**Task prompt:** Without the pictures, set down every line of the data exactly.

**Records for the exercise:**

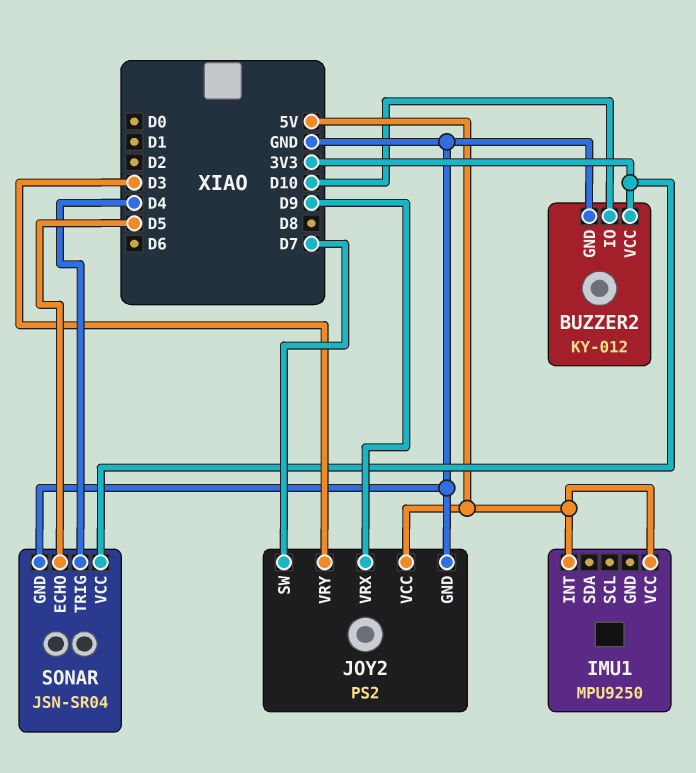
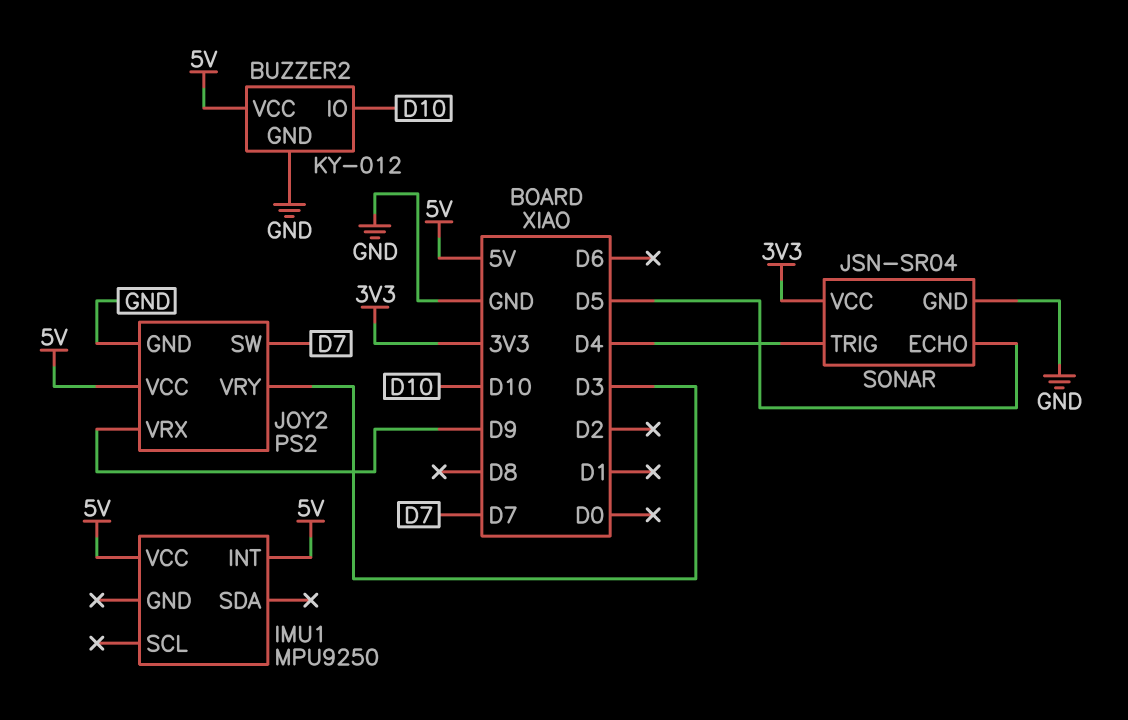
BUZZER2 pin VCC: 3V3 -> 5V

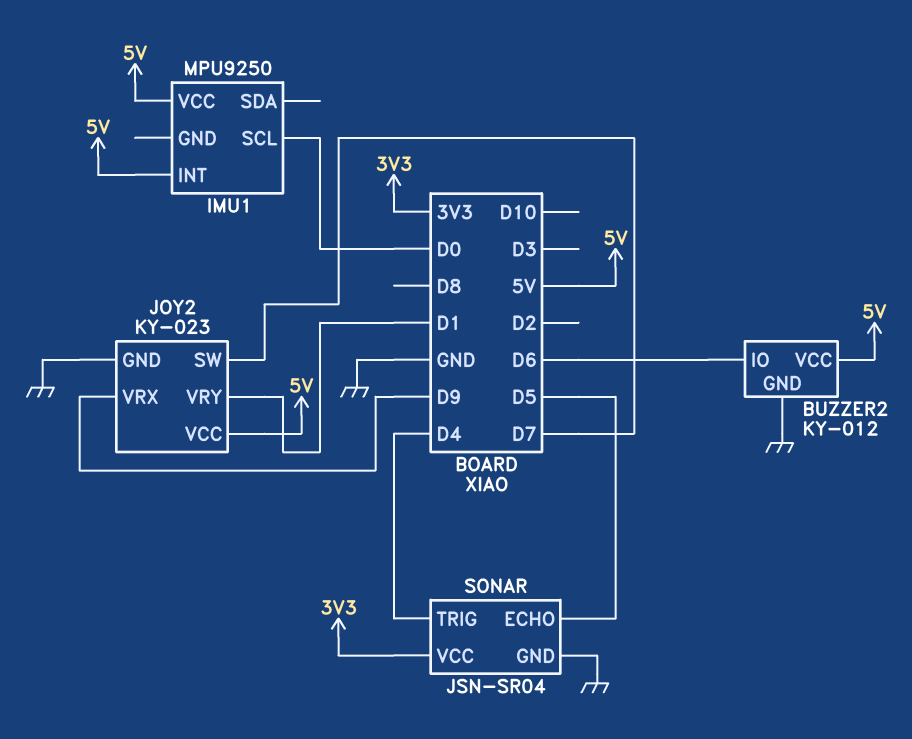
BUZZER2 pin IO: D10 -> D6
IMU1 pin SCL: none -> D0
JOY2: PS2 -> KY-023
JOY2 pin VRY: D3 -> D1

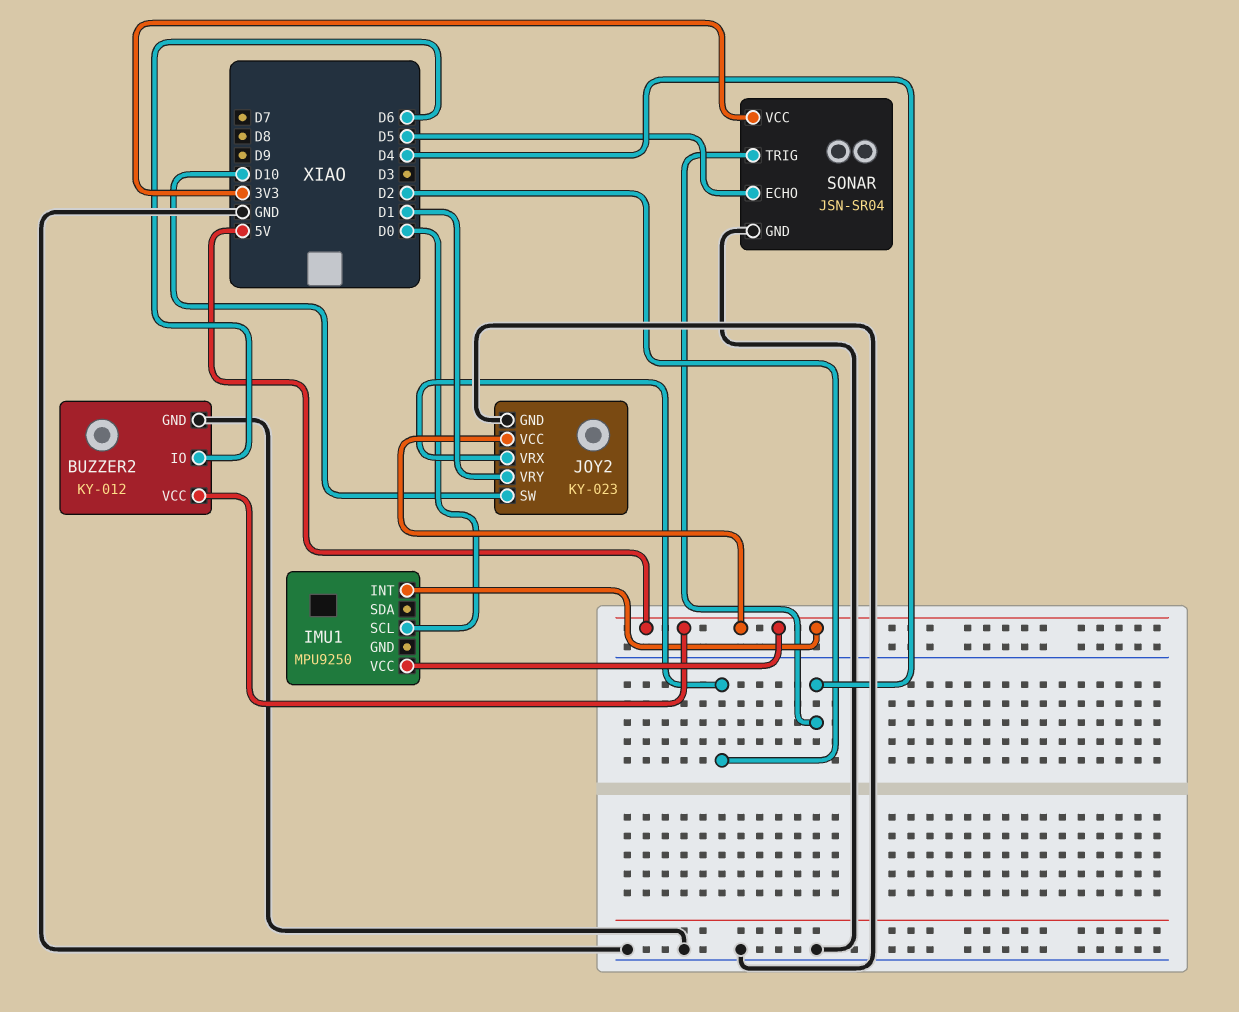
JOY2 pin SW: D7 -> D10
JOY2 pin VRX: D9 -> D2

**Expected output:**
BUZZER2 pin VCC: 3V3 -> 5V

BUZZER2 pin IO: D10 -> D6
IMU1 pin SCL: none -> D0
JOY2: PS2 -> KY-023
JOY2 pin VRY: D3 -> D1

JOY2 pin SW: D7 -> D10
JOY2 pin VRX: D9 -> D2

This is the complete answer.